All records below are to be repeated exactly, with the pictures left out.

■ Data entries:

↓

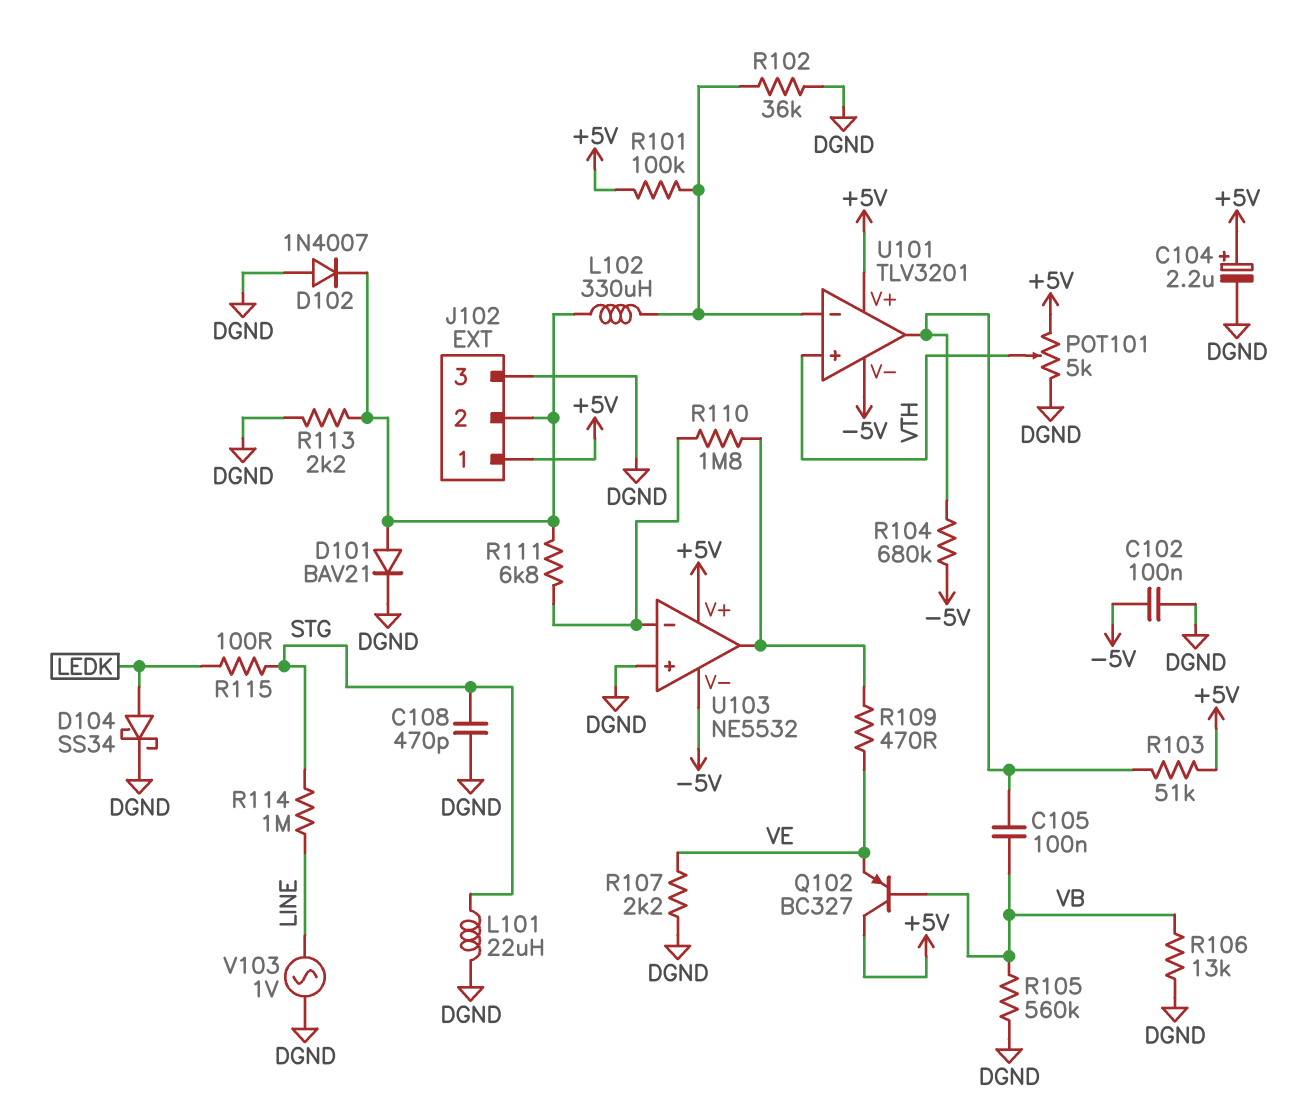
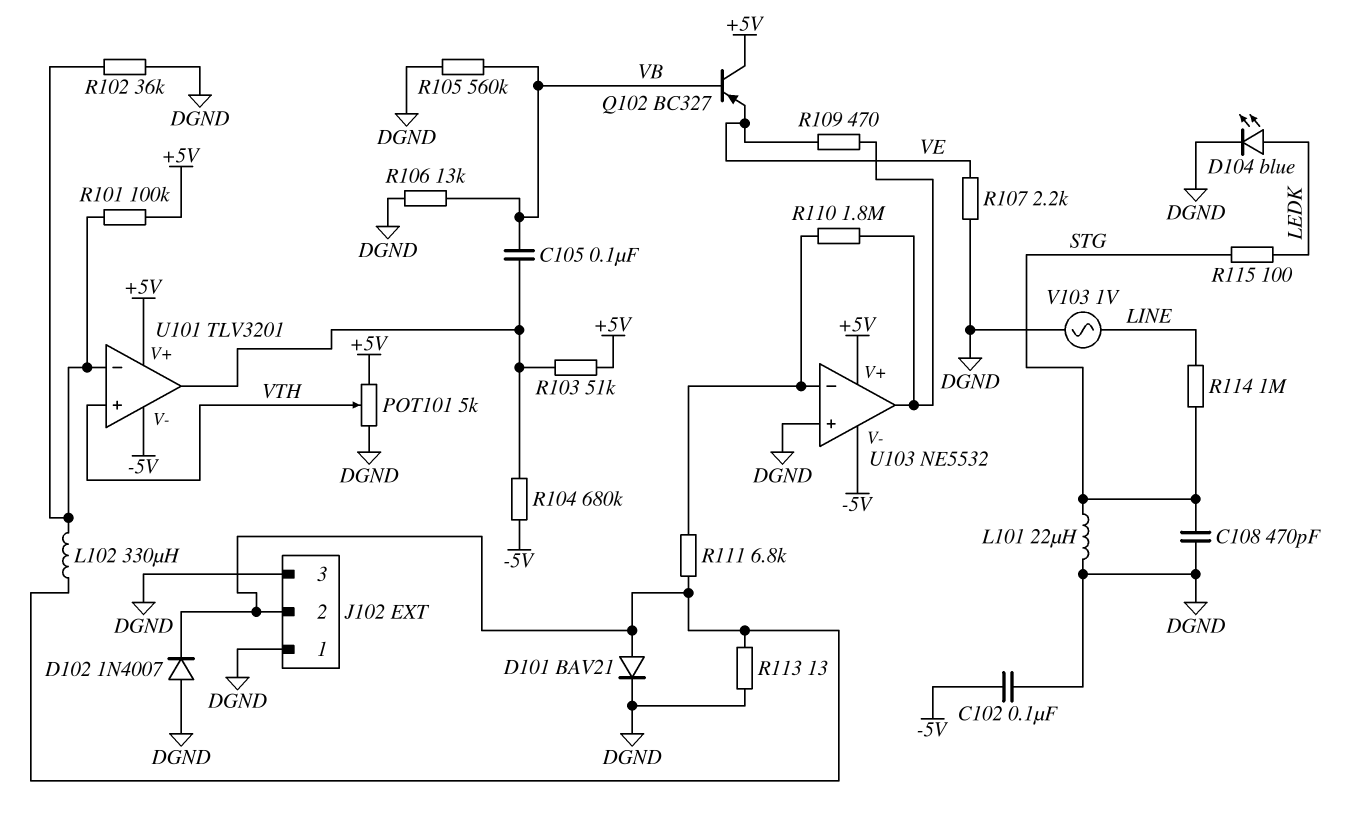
C104: 2.2uF (plus +5V, minus DGND) -> none
D104: schottky SS34 (A LEDK, K DGND) -> LED blue (A LEDK, K DGND)
J102 pin 1: +5V -> DGND
R113: 2.2k (DGND, J102/2) -> 13 (DGND, J102/2)

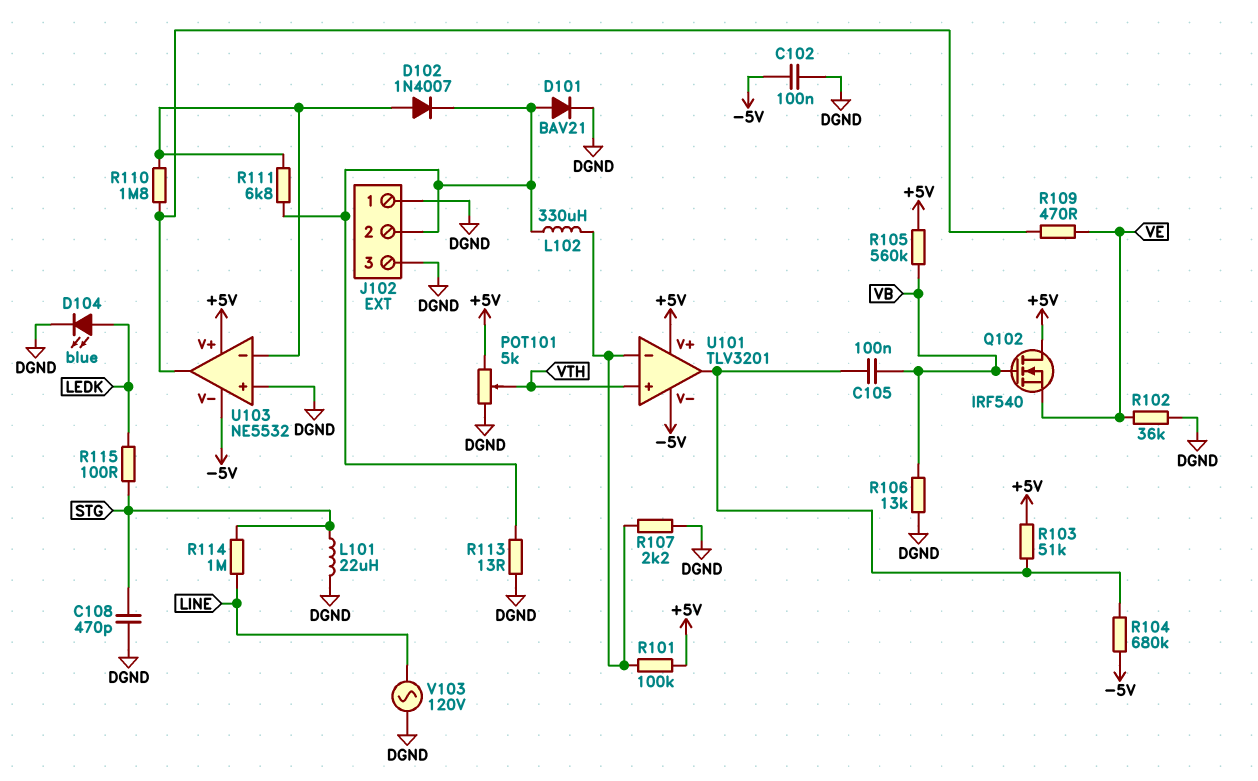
D102: diode 1N4007 (A DGND, K J102/2) -> diode 1N4007 (A U103/in-, K J102/2)
Q102: PNP BC327 (B VB, C +5V, E VE) -> NMOS IRF540 (G VB, D +5V, S VE)
R102: 36k (DGND, U101/in-) -> 36k (DGND, VE)
R105: 560k (DGND, VB) -> 560k (+5V, VB)
R107: 2.2k (DGND, VE) -> 2.2k (DGND, U101/in-)
V103: AC 1V (DGND, LINE) -> AC 120V (DGND, LINE)

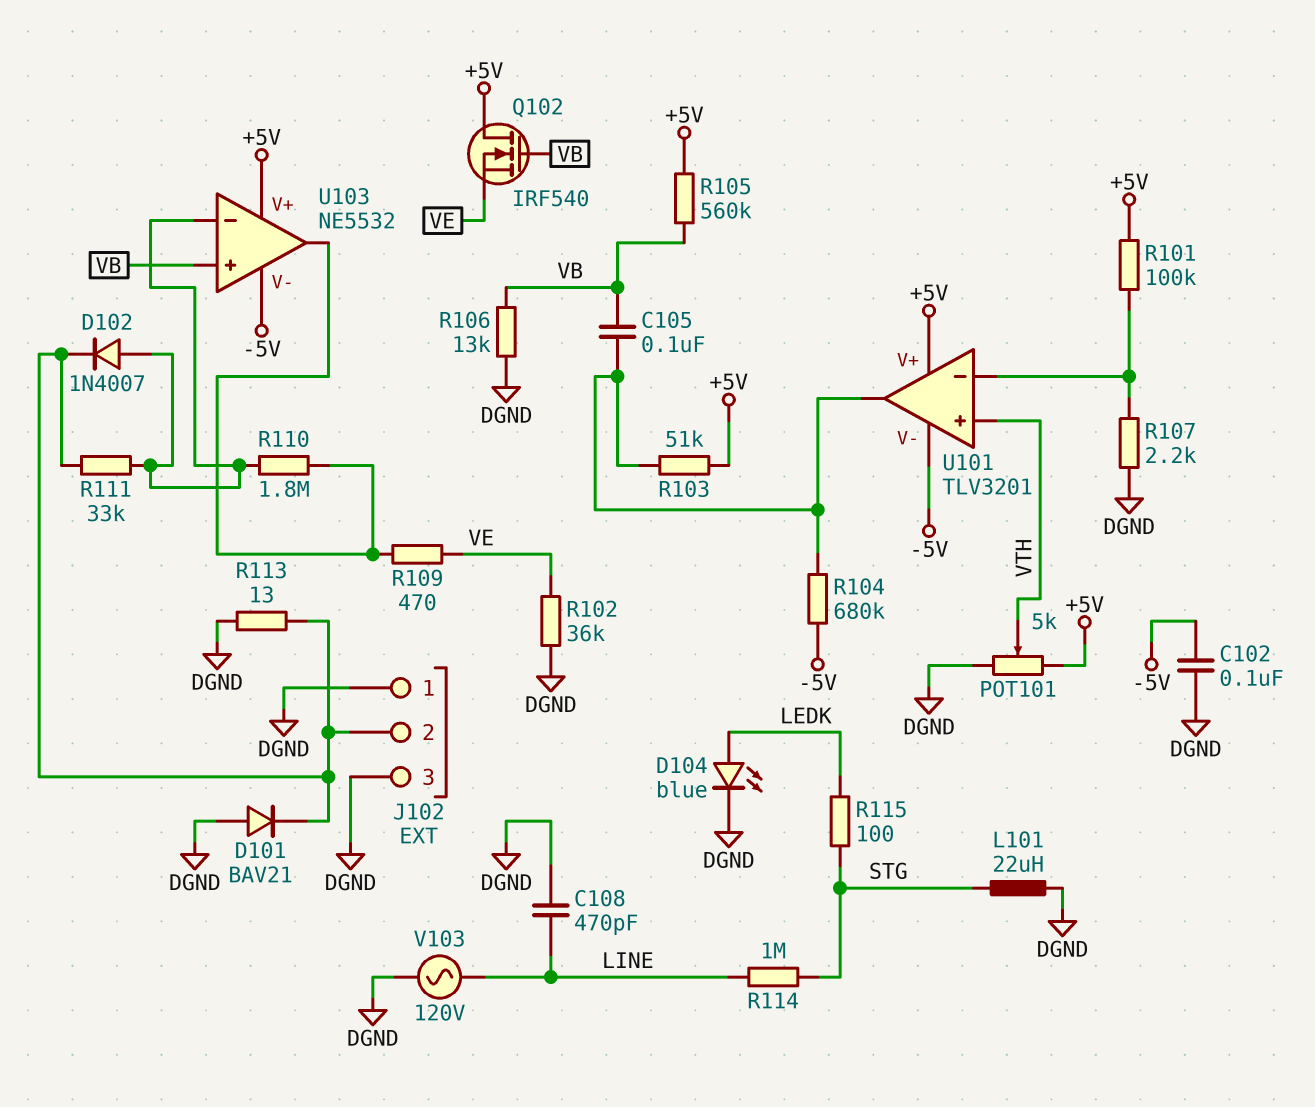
C108: 470pF (DGND, STG) -> 470pF (DGND, LINE)
D101: diode BAV21 (A J102/2, K DGND) -> diode BAV21 (A DGND, K J102/2)
L102: 330uH (J102/2, U101/in-) -> none
R111: 6.8k (J102/2, U103/in-) -> 33k (J102/2, U103/in-)
U103 pin in+: DGND -> VB

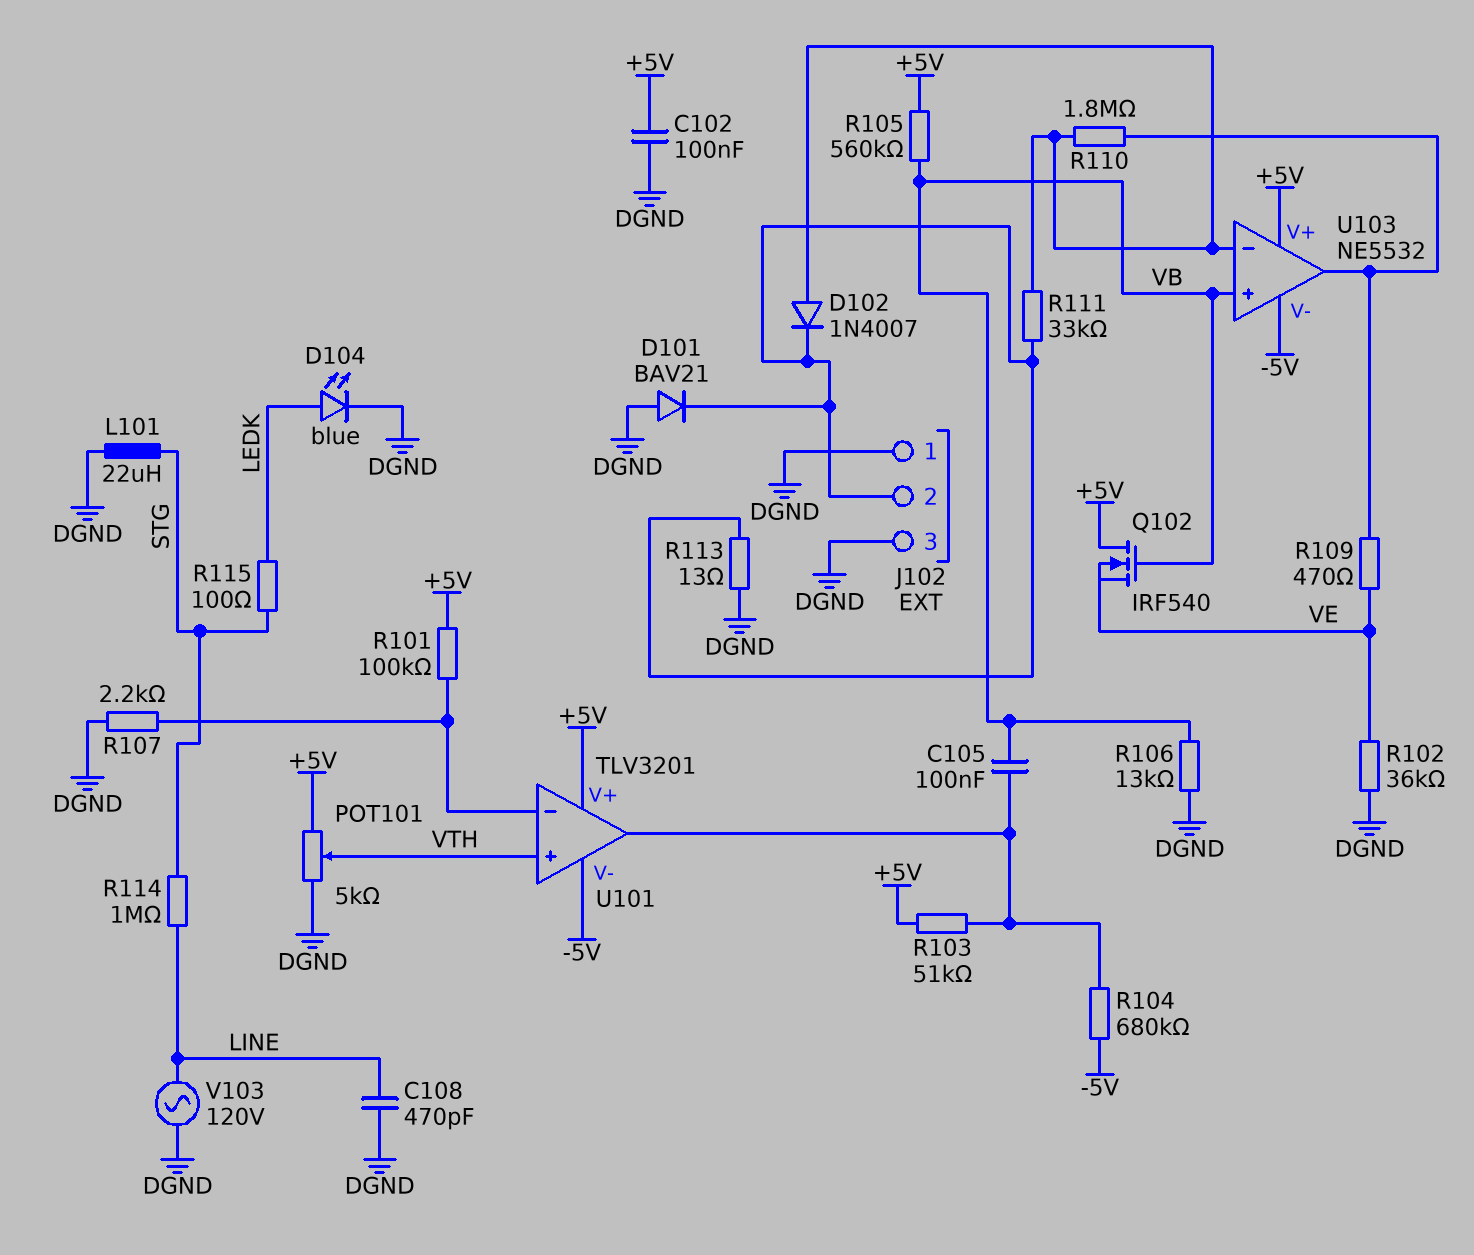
C102: 100nF (-5V, DGND) -> 100nF (+5V, DGND)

↑

■ Problem solution:
C104: 2.2uF (plus +5V, minus DGND) -> none
D104: schottky SS34 (A LEDK, K DGND) -> LED blue (A LEDK, K DGND)
J102 pin 1: +5V -> DGND
R113: 2.2k (DGND, J102/2) -> 13 (DGND, J102/2)

D102: diode 1N4007 (A DGND, K J102/2) -> diode 1N4007 (A U103/in-, K J102/2)
Q102: PNP BC327 (B VB, C +5V, E VE) -> NMOS IRF540 (G VB, D +5V, S VE)
R102: 36k (DGND, U101/in-) -> 36k (DGND, VE)
R105: 560k (DGND, VB) -> 560k (+5V, VB)
R107: 2.2k (DGND, VE) -> 2.2k (DGND, U101/in-)
V103: AC 1V (DGND, LINE) -> AC 120V (DGND, LINE)

C108: 470pF (DGND, STG) -> 470pF (DGND, LINE)
D101: diode BAV21 (A J102/2, K DGND) -> diode BAV21 (A DGND, K J102/2)
L102: 330uH (J102/2, U101/in-) -> none
R111: 6.8k (J102/2, U103/in-) -> 33k (J102/2, U103/in-)
U103 pin in+: DGND -> VB

C102: 100nF (-5V, DGND) -> 100nF (+5V, DGND)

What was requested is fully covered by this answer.